▶ THE DATA:

<<<<

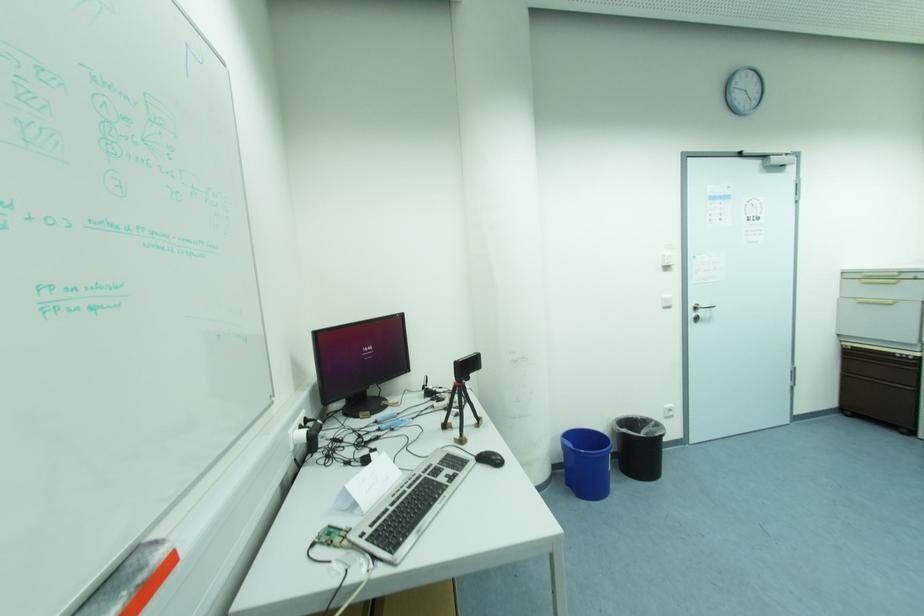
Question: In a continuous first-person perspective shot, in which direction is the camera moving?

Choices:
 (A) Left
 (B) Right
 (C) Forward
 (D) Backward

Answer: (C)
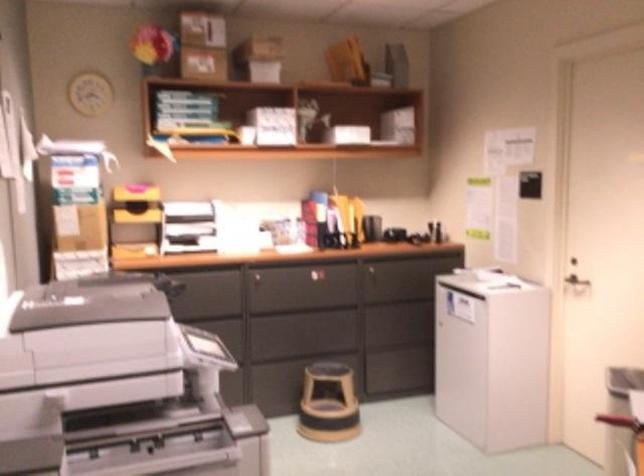
The image size is (644, 476). In order to click on printer feeder lid in this screenshot , I will do `click(89, 301)`.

>>>>

▶ HOW TO COMPLETE THIS TASK:
Please copy every row above word for word, leaving out the pictures.

▶ PROBLEM SOLUTION:
Question: In a continuous first-person perspective shot, in which direction is the camera moving?

Choices:
 (A) Left
 (B) Right
 (C) Forward
 (D) Backward

Answer: (C)
The image size is (644, 476). In order to click on printer feeder lid in this screenshot , I will do `click(89, 301)`.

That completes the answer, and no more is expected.